* TASK GOAL *
What you output must be the exact lines from the first line of the data through the one holding "none -> pink 1x3 slope [273,131,361,199]", with no pictures.

* Object change listings *
--------------------------------------------------
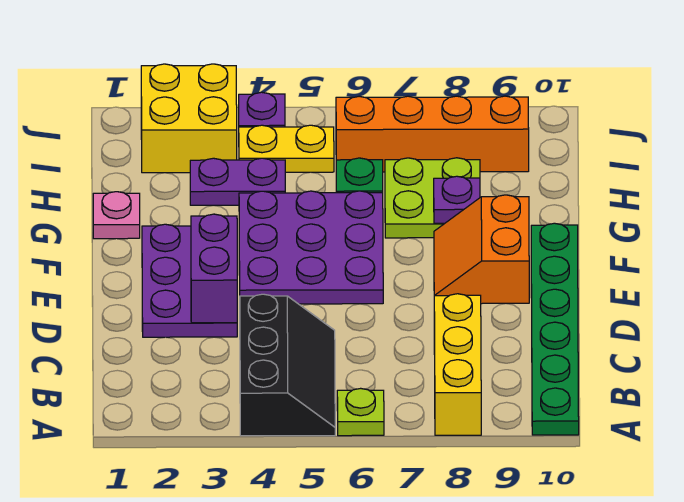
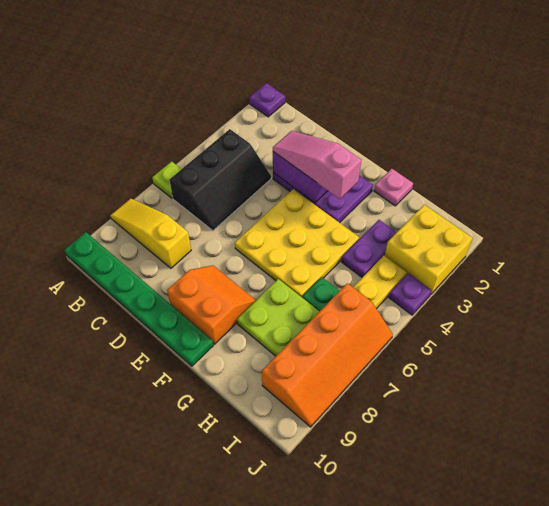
black 2x3 slope [240,294,335,436] -> black 2x3 slope turned to [169,129,271,231]
yellow 1x3 brick [434,294,481,435] -> yellow 1x3 slope [110,199,191,268]
none -> pink 1x3 slope [273,131,361,199]
purple 3x3 plate [239,191,383,304] -> yellow 3x3 plate [235,189,359,297]
purple 1x1 plate [434,176,480,223] -> purple 1x1 plate moved to [249,83,285,117]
--------------------------------------------------
* THE COMPLETED TASK *
black 2x3 slope [240,294,335,436] -> black 2x3 slope turned to [169,129,271,231]
yellow 1x3 brick [434,294,481,435] -> yellow 1x3 slope [110,199,191,268]
none -> pink 1x3 slope [273,131,361,199]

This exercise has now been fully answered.